__Difference listings__
------------------------
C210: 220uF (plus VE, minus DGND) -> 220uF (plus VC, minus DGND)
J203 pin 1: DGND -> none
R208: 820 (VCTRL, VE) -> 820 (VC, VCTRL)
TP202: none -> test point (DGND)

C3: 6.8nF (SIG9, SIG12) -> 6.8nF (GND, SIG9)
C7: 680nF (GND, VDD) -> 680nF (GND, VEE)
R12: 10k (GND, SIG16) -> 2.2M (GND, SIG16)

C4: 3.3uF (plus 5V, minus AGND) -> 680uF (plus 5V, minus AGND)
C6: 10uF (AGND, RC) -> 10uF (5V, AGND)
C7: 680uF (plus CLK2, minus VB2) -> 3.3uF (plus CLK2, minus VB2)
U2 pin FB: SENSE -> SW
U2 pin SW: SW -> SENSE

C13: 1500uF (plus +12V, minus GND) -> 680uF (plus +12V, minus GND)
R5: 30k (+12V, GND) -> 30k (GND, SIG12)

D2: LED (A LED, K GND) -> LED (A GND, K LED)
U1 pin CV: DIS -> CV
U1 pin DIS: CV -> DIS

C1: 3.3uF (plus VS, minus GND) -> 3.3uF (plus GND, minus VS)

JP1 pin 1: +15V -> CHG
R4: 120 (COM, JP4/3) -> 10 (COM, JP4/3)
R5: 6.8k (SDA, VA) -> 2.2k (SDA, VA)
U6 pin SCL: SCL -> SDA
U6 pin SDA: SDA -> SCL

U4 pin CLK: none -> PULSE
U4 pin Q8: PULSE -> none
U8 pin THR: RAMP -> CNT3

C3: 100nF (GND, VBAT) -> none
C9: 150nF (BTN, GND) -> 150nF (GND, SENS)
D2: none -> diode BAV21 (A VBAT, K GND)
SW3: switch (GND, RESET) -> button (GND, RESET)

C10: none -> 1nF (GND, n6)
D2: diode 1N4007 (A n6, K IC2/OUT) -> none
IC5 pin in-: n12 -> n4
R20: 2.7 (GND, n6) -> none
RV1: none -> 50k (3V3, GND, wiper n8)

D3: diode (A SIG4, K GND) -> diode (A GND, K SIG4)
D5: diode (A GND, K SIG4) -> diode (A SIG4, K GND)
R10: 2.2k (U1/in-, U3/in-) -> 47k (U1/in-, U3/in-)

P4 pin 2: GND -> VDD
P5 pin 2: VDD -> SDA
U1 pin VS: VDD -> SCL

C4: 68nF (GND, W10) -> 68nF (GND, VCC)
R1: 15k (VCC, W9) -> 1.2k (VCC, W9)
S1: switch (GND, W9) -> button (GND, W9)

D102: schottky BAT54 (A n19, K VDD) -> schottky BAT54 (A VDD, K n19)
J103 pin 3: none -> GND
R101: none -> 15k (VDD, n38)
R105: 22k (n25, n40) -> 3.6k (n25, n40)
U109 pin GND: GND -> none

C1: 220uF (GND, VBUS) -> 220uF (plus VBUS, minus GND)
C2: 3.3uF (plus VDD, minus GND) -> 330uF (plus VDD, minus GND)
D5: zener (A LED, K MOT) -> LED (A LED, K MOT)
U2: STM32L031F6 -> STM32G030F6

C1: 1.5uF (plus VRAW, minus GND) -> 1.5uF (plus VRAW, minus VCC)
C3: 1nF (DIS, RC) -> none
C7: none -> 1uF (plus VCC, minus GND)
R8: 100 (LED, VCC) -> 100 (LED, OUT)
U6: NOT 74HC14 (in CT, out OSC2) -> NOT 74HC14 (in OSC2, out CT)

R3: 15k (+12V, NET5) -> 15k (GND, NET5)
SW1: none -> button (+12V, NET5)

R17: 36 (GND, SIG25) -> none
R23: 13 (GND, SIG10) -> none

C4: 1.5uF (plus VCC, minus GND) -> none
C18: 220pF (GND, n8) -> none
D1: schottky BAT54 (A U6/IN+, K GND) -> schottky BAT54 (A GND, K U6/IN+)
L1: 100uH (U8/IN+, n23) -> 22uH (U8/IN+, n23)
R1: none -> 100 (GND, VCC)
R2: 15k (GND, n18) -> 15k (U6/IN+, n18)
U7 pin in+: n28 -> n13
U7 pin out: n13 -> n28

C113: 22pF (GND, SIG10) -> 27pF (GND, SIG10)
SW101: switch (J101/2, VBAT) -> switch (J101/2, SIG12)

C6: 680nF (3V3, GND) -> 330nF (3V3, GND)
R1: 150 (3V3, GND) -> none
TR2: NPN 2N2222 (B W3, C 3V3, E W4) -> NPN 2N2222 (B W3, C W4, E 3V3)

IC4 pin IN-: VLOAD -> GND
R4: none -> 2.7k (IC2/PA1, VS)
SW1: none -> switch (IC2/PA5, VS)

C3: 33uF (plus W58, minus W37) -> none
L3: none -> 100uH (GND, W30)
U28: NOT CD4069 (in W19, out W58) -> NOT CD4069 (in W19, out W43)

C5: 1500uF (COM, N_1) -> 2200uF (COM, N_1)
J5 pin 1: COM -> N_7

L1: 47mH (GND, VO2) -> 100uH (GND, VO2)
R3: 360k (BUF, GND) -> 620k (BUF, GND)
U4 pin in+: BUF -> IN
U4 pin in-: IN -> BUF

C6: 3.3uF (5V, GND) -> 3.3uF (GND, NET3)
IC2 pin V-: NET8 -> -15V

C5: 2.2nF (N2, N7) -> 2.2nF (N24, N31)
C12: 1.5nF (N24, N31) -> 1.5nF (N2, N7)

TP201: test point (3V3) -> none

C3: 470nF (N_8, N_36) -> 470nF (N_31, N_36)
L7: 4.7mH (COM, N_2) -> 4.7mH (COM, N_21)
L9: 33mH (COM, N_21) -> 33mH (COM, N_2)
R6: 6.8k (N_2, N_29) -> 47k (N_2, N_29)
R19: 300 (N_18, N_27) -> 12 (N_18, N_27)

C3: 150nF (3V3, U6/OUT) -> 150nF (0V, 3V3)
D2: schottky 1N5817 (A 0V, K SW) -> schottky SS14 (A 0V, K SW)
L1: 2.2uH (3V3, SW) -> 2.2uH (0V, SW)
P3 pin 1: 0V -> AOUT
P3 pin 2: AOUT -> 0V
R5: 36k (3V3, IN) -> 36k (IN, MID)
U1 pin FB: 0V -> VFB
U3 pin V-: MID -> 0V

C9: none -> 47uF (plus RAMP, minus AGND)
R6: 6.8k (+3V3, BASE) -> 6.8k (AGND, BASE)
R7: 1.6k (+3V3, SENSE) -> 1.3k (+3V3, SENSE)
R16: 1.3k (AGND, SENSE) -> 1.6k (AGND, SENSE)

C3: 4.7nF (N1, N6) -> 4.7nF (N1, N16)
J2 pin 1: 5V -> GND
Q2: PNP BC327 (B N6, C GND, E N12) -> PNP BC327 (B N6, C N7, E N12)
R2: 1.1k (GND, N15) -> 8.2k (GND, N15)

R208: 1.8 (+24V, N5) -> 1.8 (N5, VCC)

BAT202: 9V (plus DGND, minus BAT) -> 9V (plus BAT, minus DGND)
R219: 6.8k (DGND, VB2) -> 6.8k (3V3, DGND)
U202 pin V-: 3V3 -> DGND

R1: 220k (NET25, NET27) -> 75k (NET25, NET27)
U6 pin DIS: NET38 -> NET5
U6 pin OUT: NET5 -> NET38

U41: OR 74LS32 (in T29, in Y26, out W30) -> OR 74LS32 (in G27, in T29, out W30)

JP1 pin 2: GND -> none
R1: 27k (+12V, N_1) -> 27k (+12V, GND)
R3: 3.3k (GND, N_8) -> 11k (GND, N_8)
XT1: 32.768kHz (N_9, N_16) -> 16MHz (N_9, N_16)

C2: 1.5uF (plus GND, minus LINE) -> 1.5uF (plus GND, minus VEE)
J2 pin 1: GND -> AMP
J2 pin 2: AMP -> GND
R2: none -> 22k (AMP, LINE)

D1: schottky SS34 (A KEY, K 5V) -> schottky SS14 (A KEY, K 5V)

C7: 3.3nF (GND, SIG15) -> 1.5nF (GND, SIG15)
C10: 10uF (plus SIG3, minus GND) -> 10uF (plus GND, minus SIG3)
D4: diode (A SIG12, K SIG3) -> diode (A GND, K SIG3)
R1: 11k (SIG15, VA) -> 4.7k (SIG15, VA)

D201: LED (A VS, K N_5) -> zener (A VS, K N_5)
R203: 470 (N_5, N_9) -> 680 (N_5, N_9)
------------------------
__TASK PROMPT__
Transcribe the records above exactly, from the opening line down to and including the line with "D5: diode (A".

__ANSWER FOR THIS EXERCISE__
C210: 220uF (plus VE, minus DGND) -> 220uF (plus VC, minus DGND)
J203 pin 1: DGND -> none
R208: 820 (VCTRL, VE) -> 820 (VC, VCTRL)
TP202: none -> test point (DGND)

C3: 6.8nF (SIG9, SIG12) -> 6.8nF (GND, SIG9)
C7: 680nF (GND, VDD) -> 680nF (GND, VEE)
R12: 10k (GND, SIG16) -> 2.2M (GND, SIG16)

C4: 3.3uF (plus 5V, minus AGND) -> 680uF (plus 5V, minus AGND)
C6: 10uF (AGND, RC) -> 10uF (5V, AGND)
C7: 680uF (plus CLK2, minus VB2) -> 3.3uF (plus CLK2, minus VB2)
U2 pin FB: SENSE -> SW
U2 pin SW: SW -> SENSE

C13: 1500uF (plus +12V, minus GND) -> 680uF (plus +12V, minus GND)
R5: 30k (+12V, GND) -> 30k (GND, SIG12)

D2: LED (A LED, K GND) -> LED (A GND, K LED)
U1 pin CV: DIS -> CV
U1 pin DIS: CV -> DIS

C1: 3.3uF (plus VS, minus GND) -> 3.3uF (plus GND, minus VS)

JP1 pin 1: +15V -> CHG
R4: 120 (COM, JP4/3) -> 10 (COM, JP4/3)
R5: 6.8k (SDA, VA) -> 2.2k (SDA, VA)
U6 pin SCL: SCL -> SDA
U6 pin SDA: SDA -> SCL

U4 pin CLK: none -> PULSE
U4 pin Q8: PULSE -> none
U8 pin THR: RAMP -> CNT3

C3: 100nF (GND, VBAT) -> none
C9: 150nF (BTN, GND) -> 150nF (GND, SENS)
D2: none -> diode BAV21 (A VBAT, K GND)
SW3: switch (GND, RESET) -> button (GND, RESET)

C10: none -> 1nF (GND, n6)
D2: diode 1N4007 (A n6, K IC2/OUT) -> none
IC5 pin in-: n12 -> n4
R20: 2.7 (GND, n6) -> none
RV1: none -> 50k (3V3, GND, wiper n8)

D3: diode (A SIG4, K GND) -> diode (A GND, K SIG4)
D5: diode (A GND, K SIG4) -> diode (A SIG4, K GND)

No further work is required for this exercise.